**EXERCISE DETAILS**
One exact copy of the listing is needed. It should contain no pictures.

**DATA RECORDS**
▼▼▼

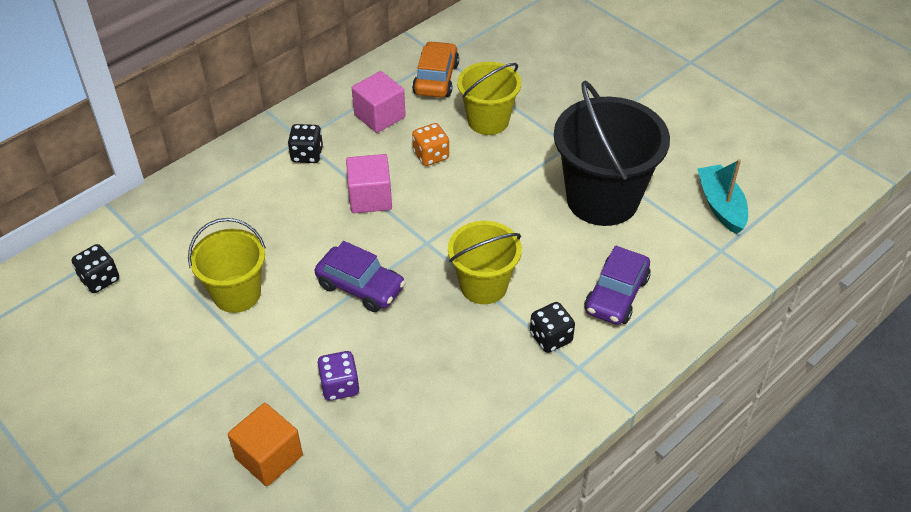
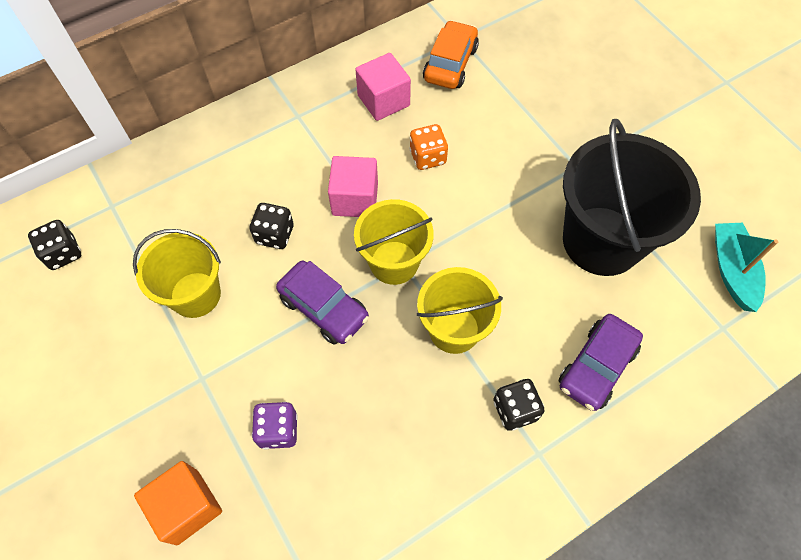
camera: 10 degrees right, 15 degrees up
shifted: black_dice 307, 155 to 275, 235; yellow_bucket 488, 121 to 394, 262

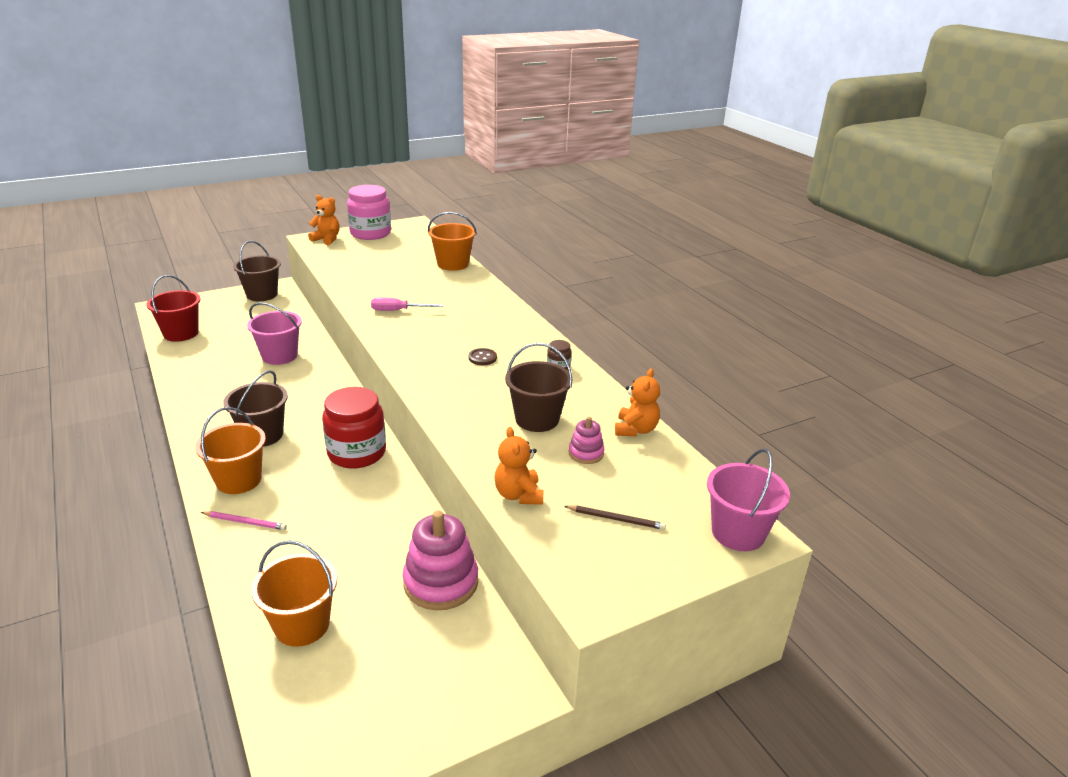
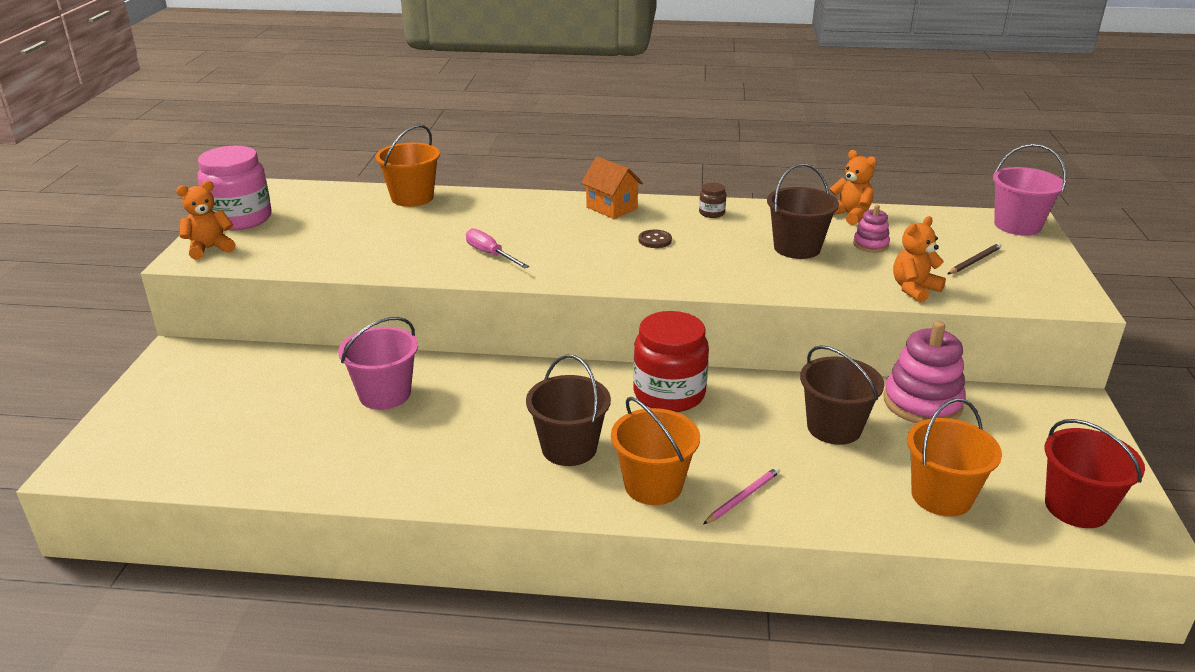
camera: 55 degrees left, 0 degrees up
new: orange_house 611, 208
shifted: brown_bucket 262, 294 to 834, 428; red_bucket 181, 333 to 1076, 507
rotated: pink_screwdriver 398, 311 = 490, 254 105 degrees clockwise; orange_teddy_bear 518, 495 = 914, 289 120 degrees clockwise

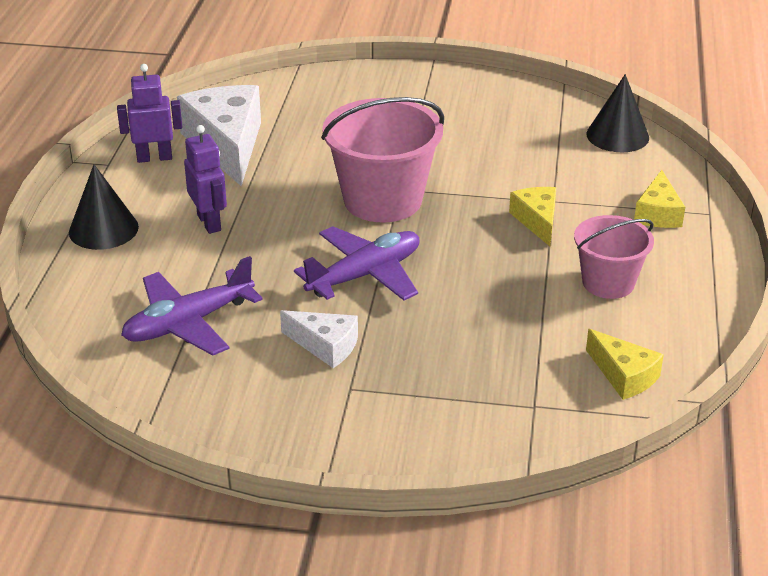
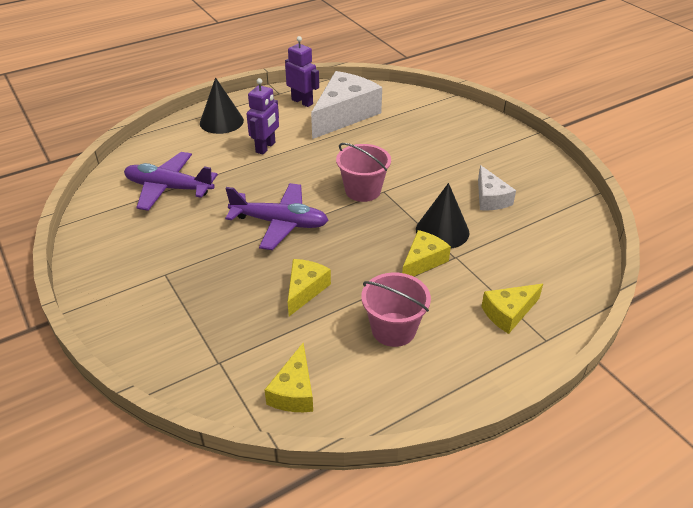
camera: 50 degrees right, 5 degrees up
new: yellow_cheese 305, 290
shifted: black_cone 617, 136 to 442, 231; white_cheese 325, 346 to 490, 198
scaled: pink_bucket 382, 200 = 363, 190 x0.61

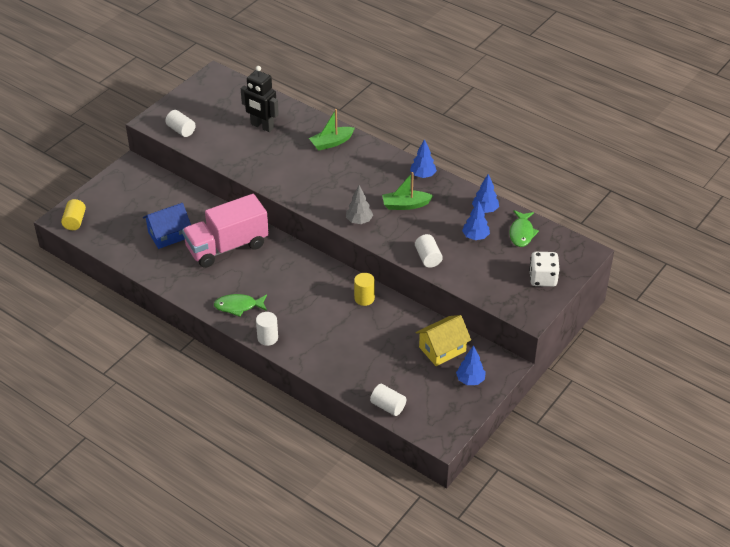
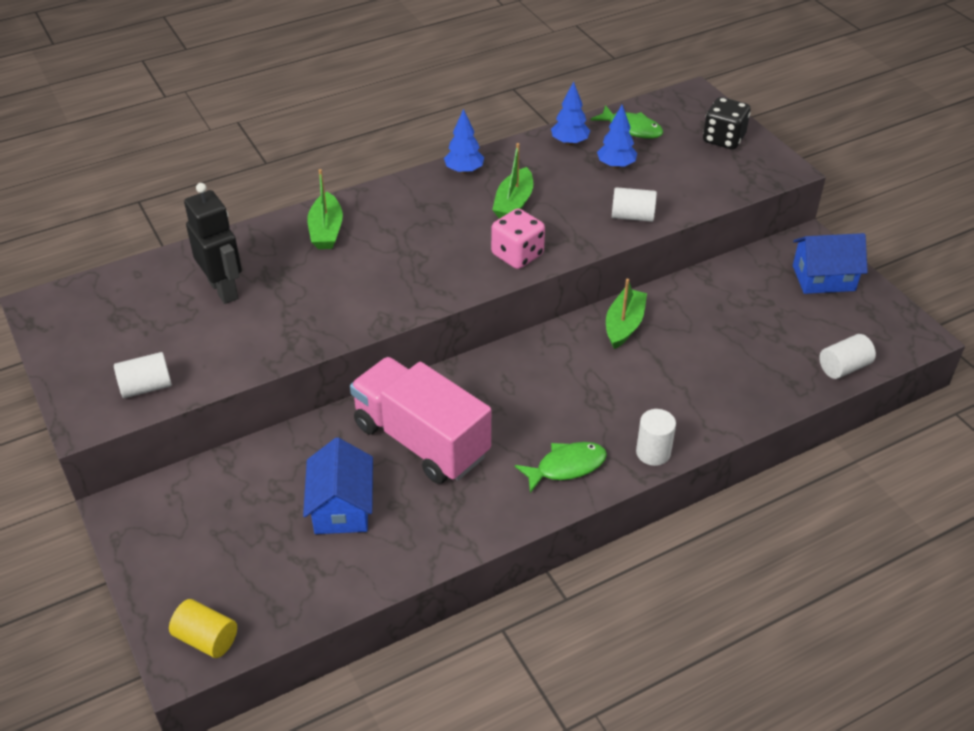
camera: 65 degrees left, 0 degrees up
gone: yellow_house 442, 349
swapped: grey_tree 359, 221 to pink_dice 517, 255; yellow_cylinder 364, 298 to green_boat 624, 325; blue_tree 470, 380 to blue_house 823, 278
repainted: white_dice 542, 278 to black_dice 723, 139
rotated: black_robot 262, 126 = 224, 290 90 degrees counterclockwise; pink_truck 227, 247 = 421, 440 135 degrees clockwise; green_fish 238, 306 = 566, 467 135 degrees counterclockwise

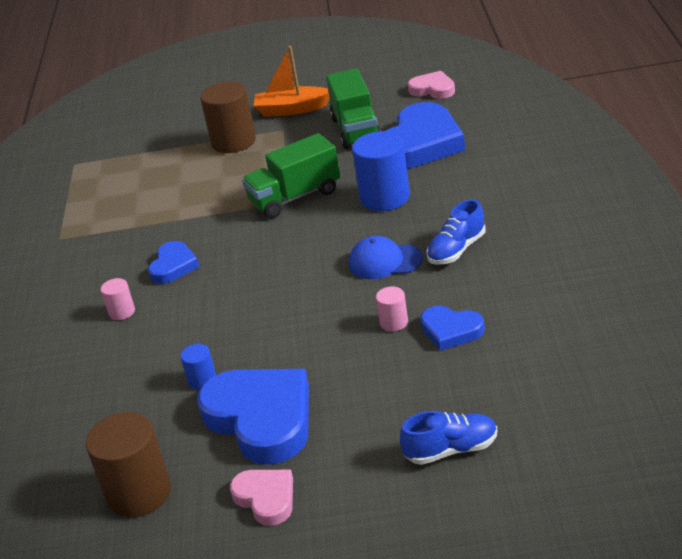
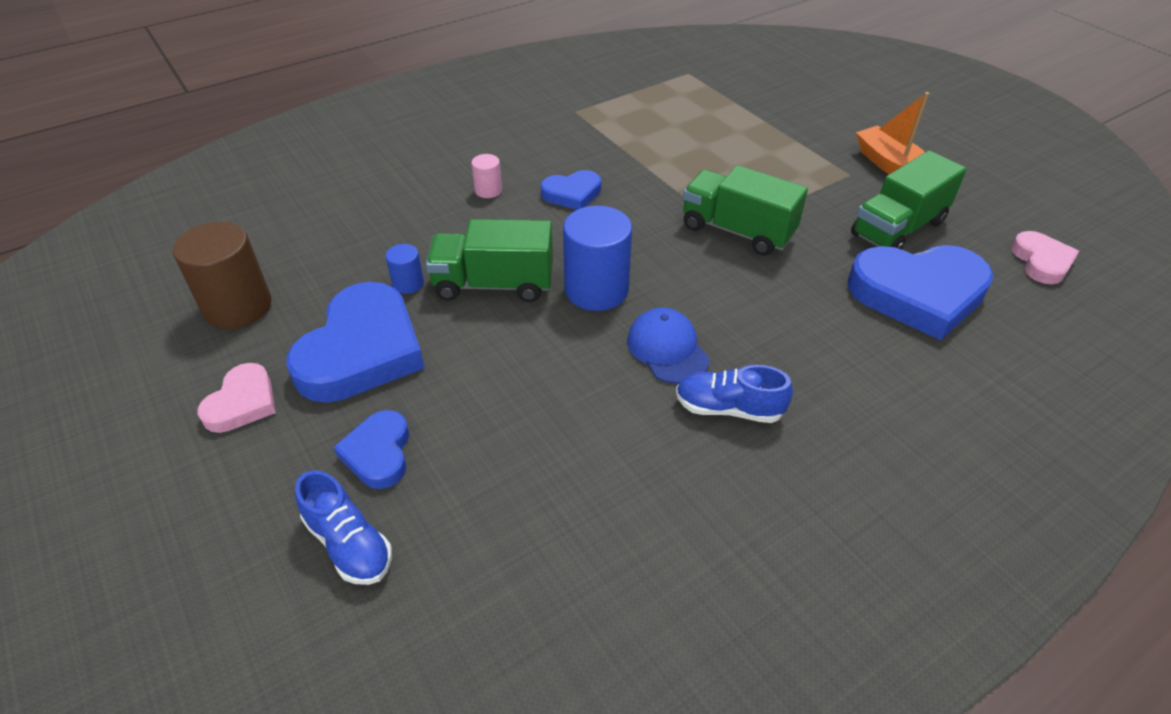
camera: 55 degrees right, 10 degrees up
gone: brown_cylinder 234, 142; pink_cylinder 394, 322
new: green_truck 494, 284
shifted: blue_heart 451, 331 to 378, 453; blue_cylinder 385, 197 to 596, 290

▲▲▲

**REPLY**
camera: 10 degrees right, 15 degrees up
shifted: black_dice 307, 155 to 275, 235; yellow_bucket 488, 121 to 394, 262

camera: 55 degrees left, 0 degrees up
new: orange_house 611, 208
shifted: brown_bucket 262, 294 to 834, 428; red_bucket 181, 333 to 1076, 507
rotated: pink_screwdriver 398, 311 = 490, 254 105 degrees clockwise; orange_teddy_bear 518, 495 = 914, 289 120 degrees clockwise

camera: 50 degrees right, 5 degrees up
new: yellow_cheese 305, 290
shifted: black_cone 617, 136 to 442, 231; white_cheese 325, 346 to 490, 198
scaled: pink_bucket 382, 200 = 363, 190 x0.61

camera: 65 degrees left, 0 degrees up
gone: yellow_house 442, 349
swapped: grey_tree 359, 221 to pink_dice 517, 255; yellow_cylinder 364, 298 to green_boat 624, 325; blue_tree 470, 380 to blue_house 823, 278
repainted: white_dice 542, 278 to black_dice 723, 139
rotated: black_robot 262, 126 = 224, 290 90 degrees counterclockwise; pink_truck 227, 247 = 421, 440 135 degrees clockwise; green_fish 238, 306 = 566, 467 135 degrees counterclockwise

camera: 55 degrees right, 10 degrees up
gone: brown_cylinder 234, 142; pink_cylinder 394, 322
new: green_truck 494, 284
shifted: blue_heart 451, 331 to 378, 453; blue_cylinder 385, 197 to 596, 290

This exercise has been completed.